BEGIN SUPPLIED MATERIAL

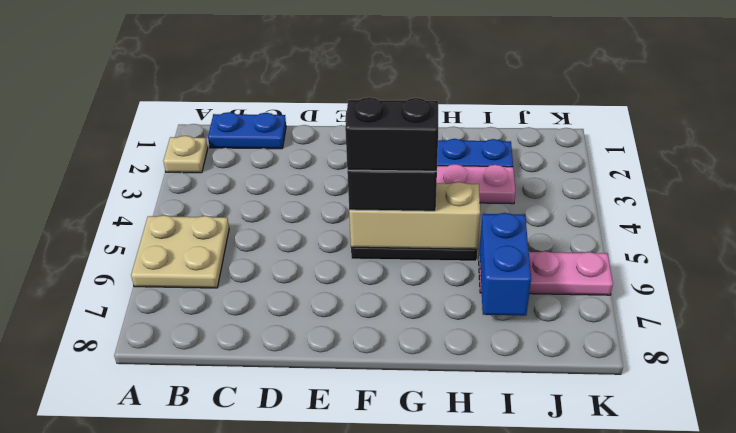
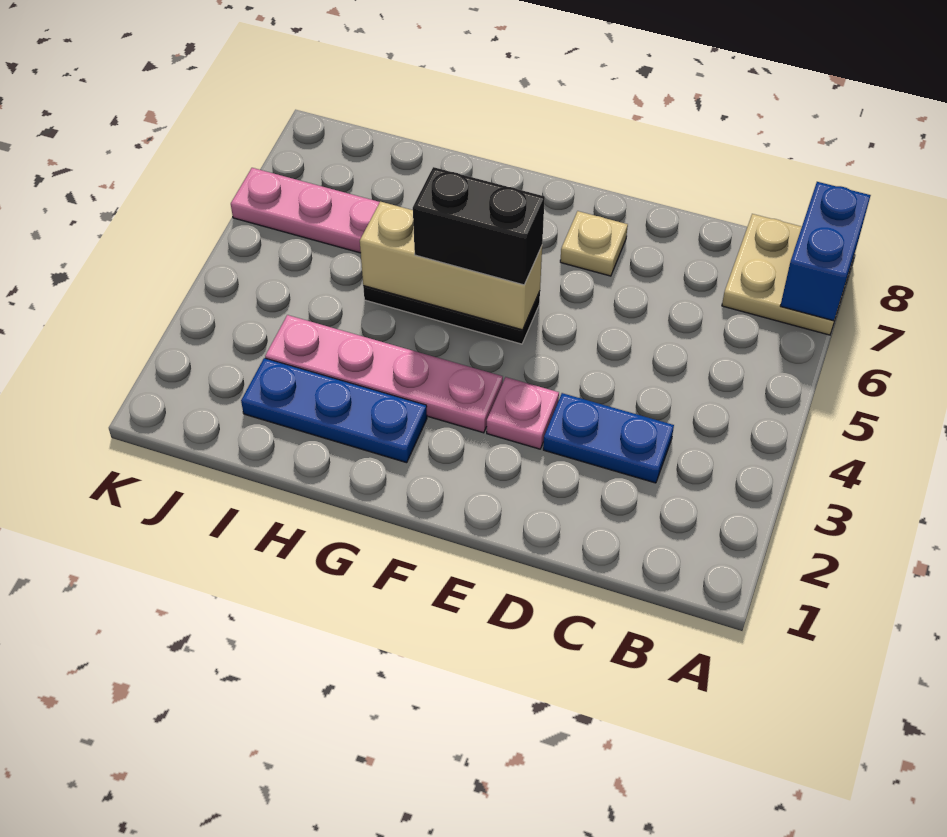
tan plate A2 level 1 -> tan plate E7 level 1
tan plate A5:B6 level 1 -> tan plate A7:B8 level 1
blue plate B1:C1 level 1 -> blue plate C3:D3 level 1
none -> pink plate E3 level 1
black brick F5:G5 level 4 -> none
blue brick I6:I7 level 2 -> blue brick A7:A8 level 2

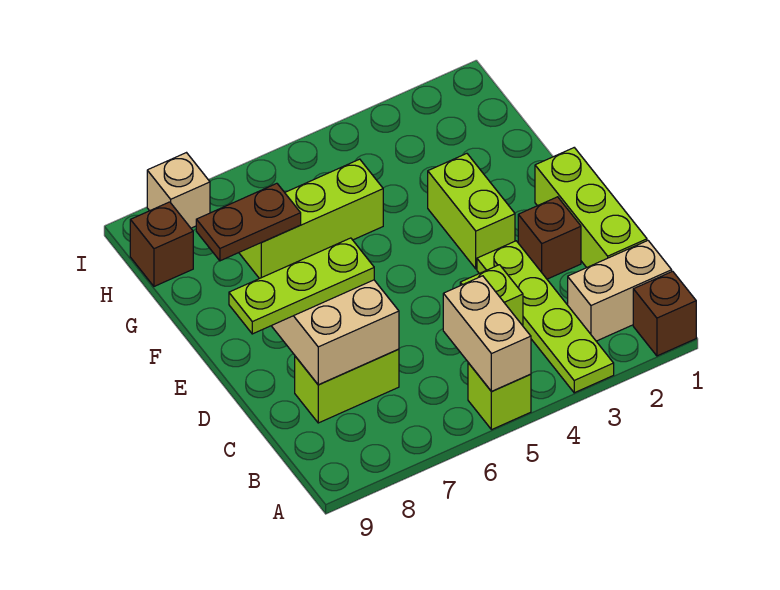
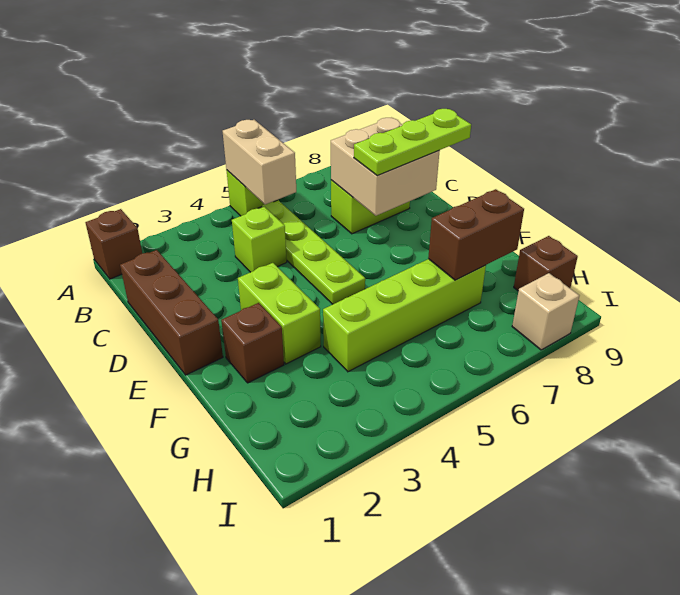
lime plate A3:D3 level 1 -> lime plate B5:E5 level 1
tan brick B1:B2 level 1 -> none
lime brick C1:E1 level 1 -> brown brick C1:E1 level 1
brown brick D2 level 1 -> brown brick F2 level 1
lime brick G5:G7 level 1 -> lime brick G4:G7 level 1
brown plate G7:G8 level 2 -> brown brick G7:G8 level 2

END SUPPLIED MATERIAL

> **EXERCISE DETAILS**: Reproduce exactly the lines that run from the line holding "tan plate A5:B6" through the final line of the entries, and omit every picture.

> **REPLY**:
tan plate A5:B6 level 1 -> tan plate A7:B8 level 1
blue plate B1:C1 level 1 -> blue plate C3:D3 level 1
none -> pink plate E3 level 1
black brick F5:G5 level 4 -> none
blue brick I6:I7 level 2 -> blue brick A7:A8 level 2

lime plate A3:D3 level 1 -> lime plate B5:E5 level 1
tan brick B1:B2 level 1 -> none
lime brick C1:E1 level 1 -> brown brick C1:E1 level 1
brown brick D2 level 1 -> brown brick F2 level 1
lime brick G5:G7 level 1 -> lime brick G4:G7 level 1
brown plate G7:G8 level 2 -> brown brick G7:G8 level 2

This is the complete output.